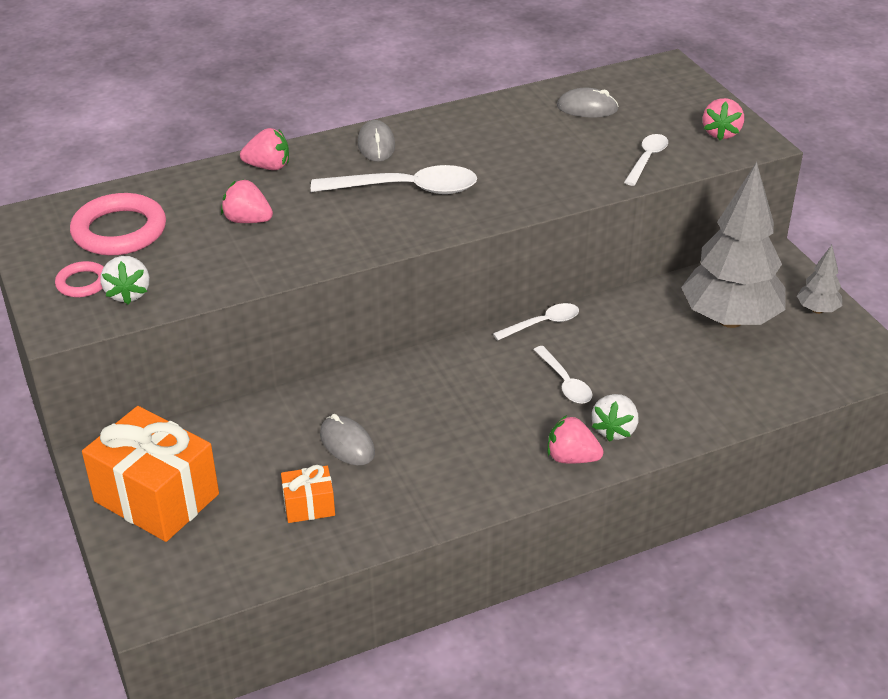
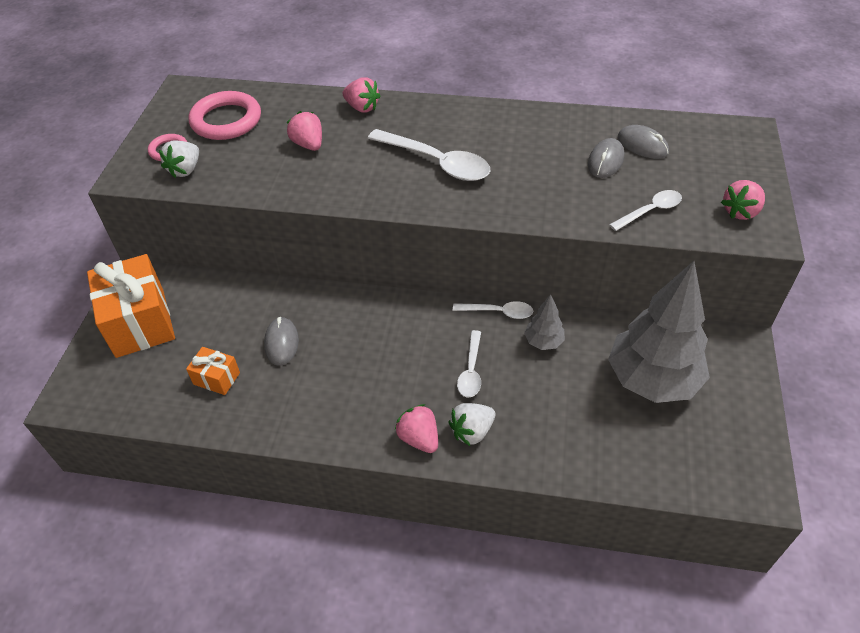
camera: 35 degrees right, 10 degrees up
(376, 145) = (450, 118): grey mouse -> grey mouse (605, 161)
(817, 310) = (739, 408): grey tree -> grey tree (543, 342)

● **Aim of the exercise**:
Would you show all lines of the material above that contain the word "grey"?

● **Expected output**:
(376, 145) = (450, 118): grey mouse -> grey mouse (605, 161)
(817, 310) = (739, 408): grey tree -> grey tree (543, 342)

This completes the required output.